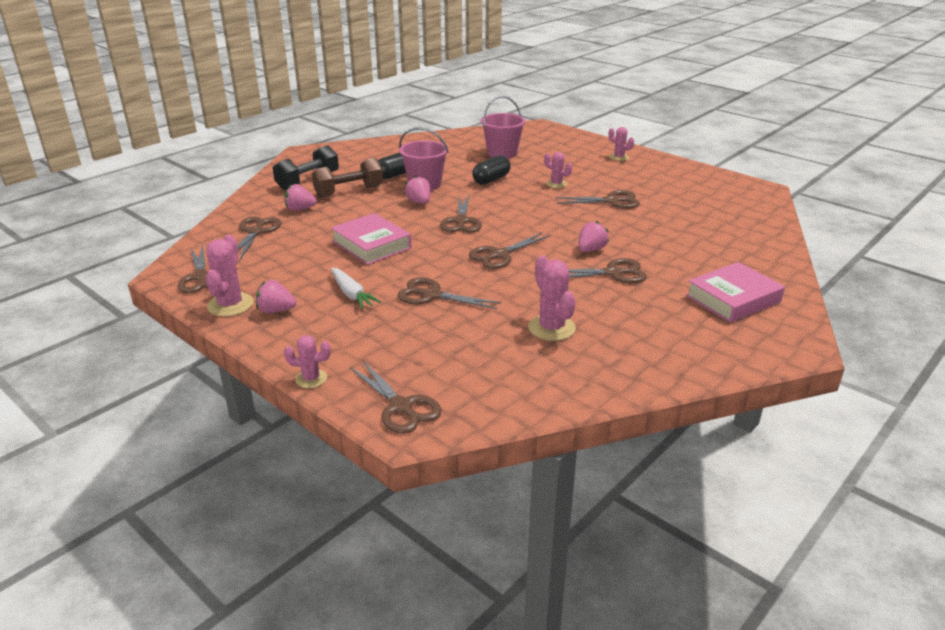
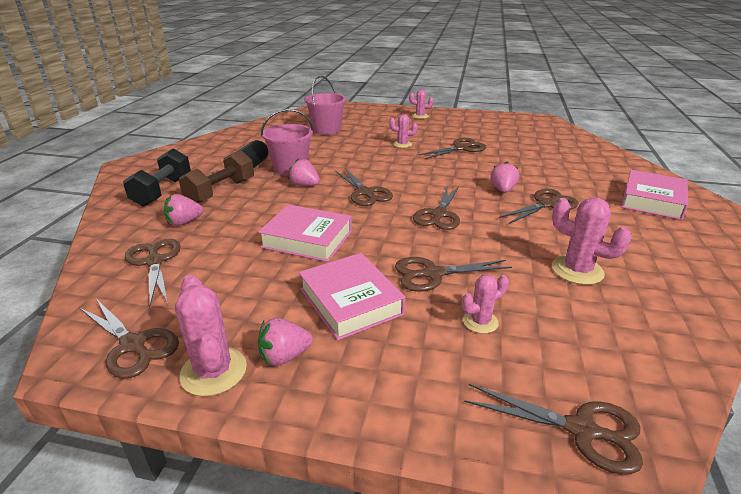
camera: 30 degrees left, 0 degrees up
pink cactus [284,335,331,388] -> pink cactus moved to [462,274,509,334]
white carrot [331,268,381,309] -> pink book [299,253,406,340]
black capsule [472,155,511,185] -> none

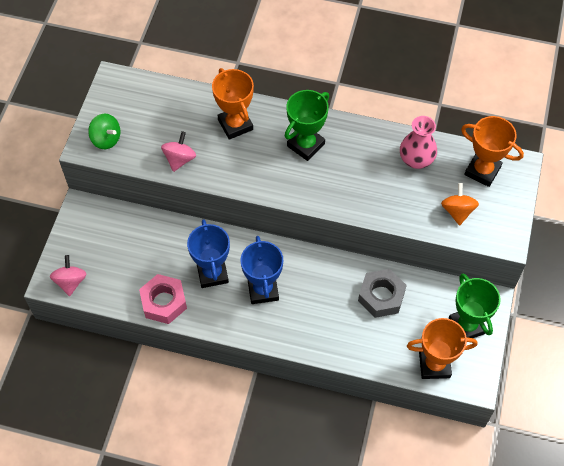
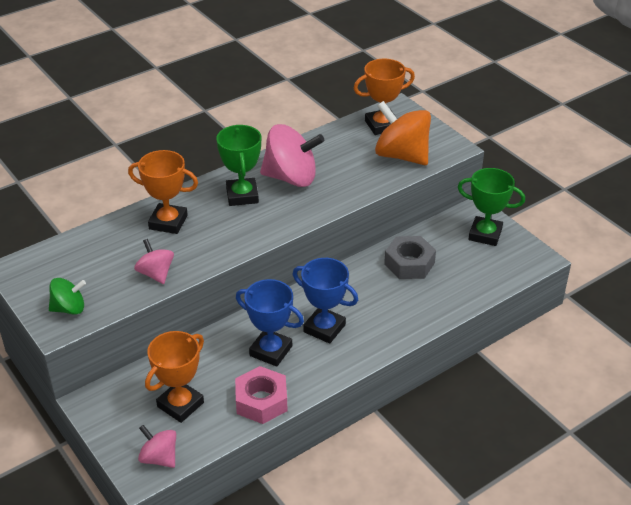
camera: 50 degrees left, 20 degrees down
pink vase [400,116,437,169] -> none
orange trophy [407,318,477,379] -> orange trophy moved to [145,331,204,423]
orange spinning top [441,183,479,226] -> orange spinning top [375,101,431,165], size x1.82
none -> pink spinning top [260,124,324,187]

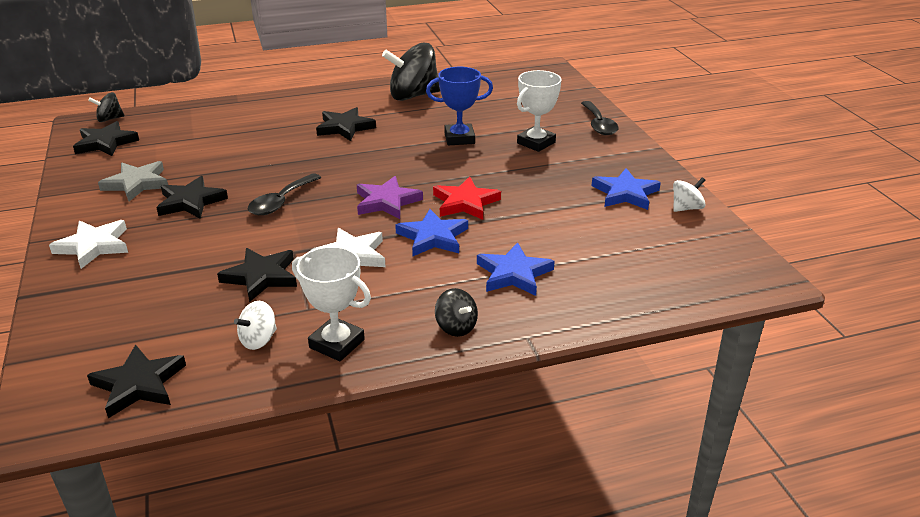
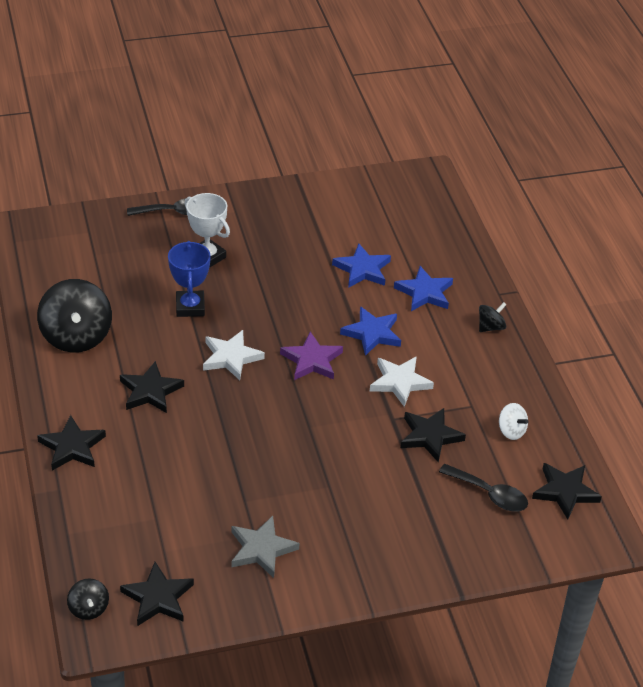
camera: 90 degrees left, 10 degrees up
white star [49,220,128,269] -> white star moved to [203,330,265,380]
black star [156,176,228,219] -> black star moved to [37,415,106,470]
black spoon [248,173,321,215] -> black spoon moved to [439,464,528,511]
white trophy [292,246,371,361] -> none
red star [433,177,501,220] -> none
blue star [592,168,661,210] -> blue star moved to [332,243,391,288]
white spinning top [673,177,706,212] -> none

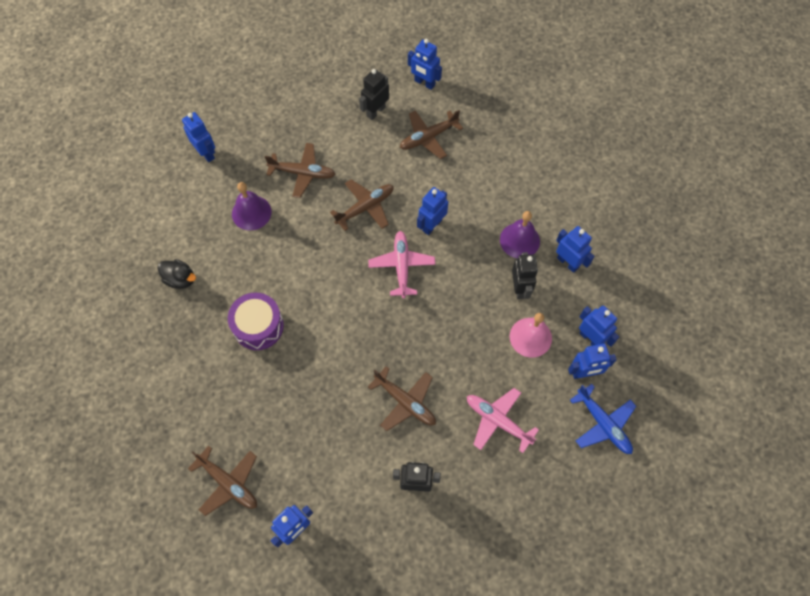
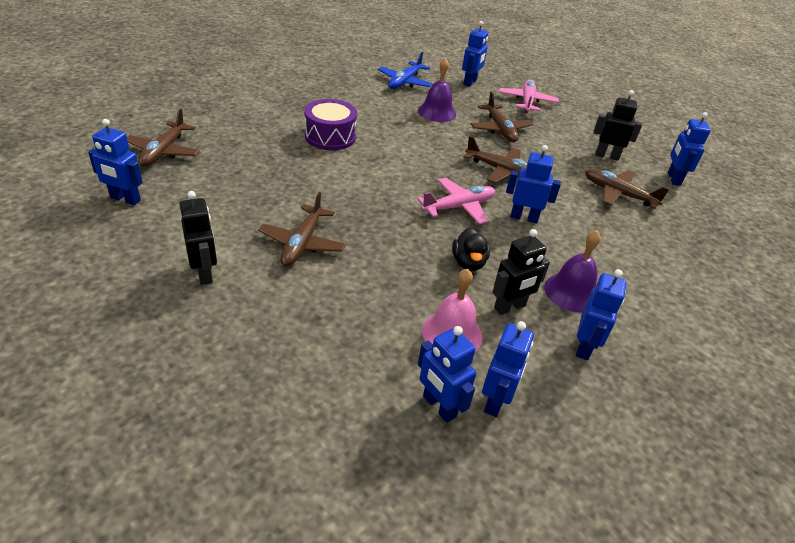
camera: 60 degrees right, 25 degrees down
black duck [157,259,196,289] -> black duck moved to [452,227,490,271]
pink plane [467,388,539,453] -> pink plane moved to [499,79,559,113]
blue plane [570,384,636,454] -> blue plane moved to [378,52,433,89]

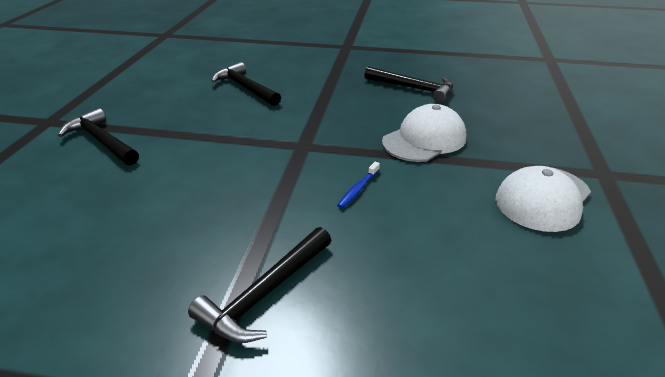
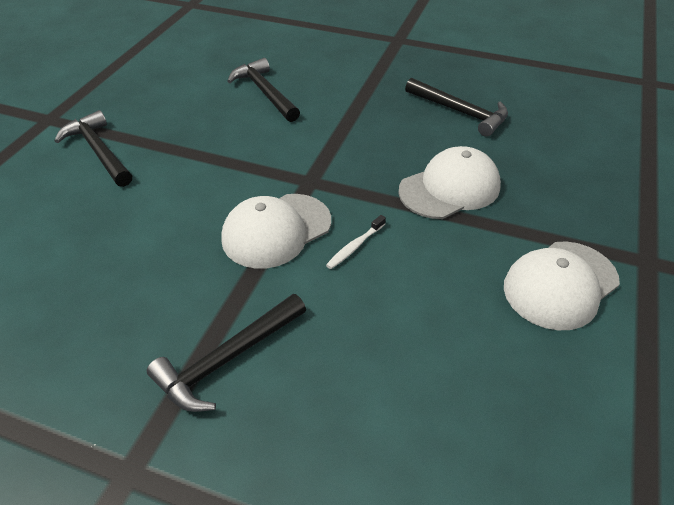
camera: 10 degrees right, 10 degrees up
blue toothbrush [337,162,380,208] -> white toothbrush [326,215,386,269]
none -> white cap [221,194,331,269]

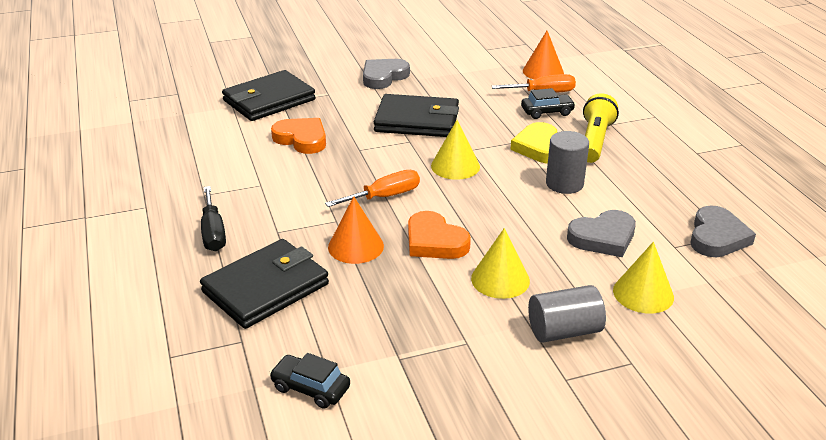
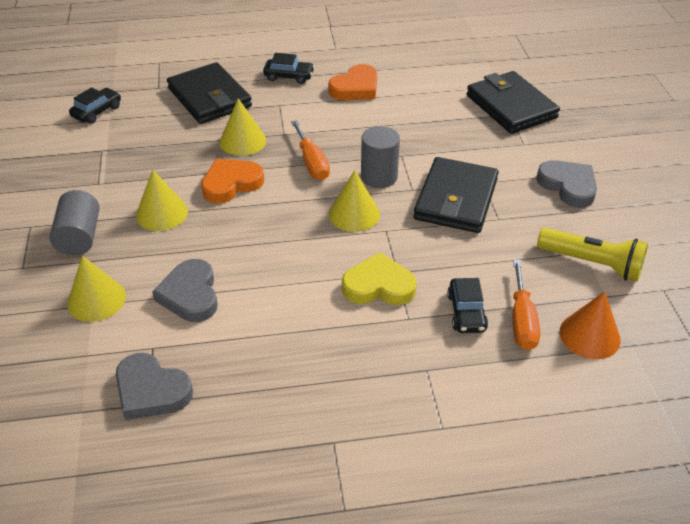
camera: 100 degrees right, 10 degrees up
black screwdriver [201,186,226,251] -> black car [263,53,315,84]
orange heart [271,118,326,154] -> orange heart moved to [328,64,377,100]
orange cone [328,196,384,264] -> yellow cone [219,98,266,156]
grey cylinder [546,131,589,194] -> grey cylinder moved to [361,126,400,188]
yellow flashlight [583,93,619,163] -> yellow flashlight moved to [537,227,648,282]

------------------------------

The lines from the one containing "camera: 100 degrees right, 10 degrees up" through the last line of the material above are to be copied exactly, both ends included.

* ANSWER BOX
camera: 100 degrees right, 10 degrees up
black screwdriver [201,186,226,251] -> black car [263,53,315,84]
orange heart [271,118,326,154] -> orange heart moved to [328,64,377,100]
orange cone [328,196,384,264] -> yellow cone [219,98,266,156]
grey cylinder [546,131,589,194] -> grey cylinder moved to [361,126,400,188]
yellow flashlight [583,93,619,163] -> yellow flashlight moved to [537,227,648,282]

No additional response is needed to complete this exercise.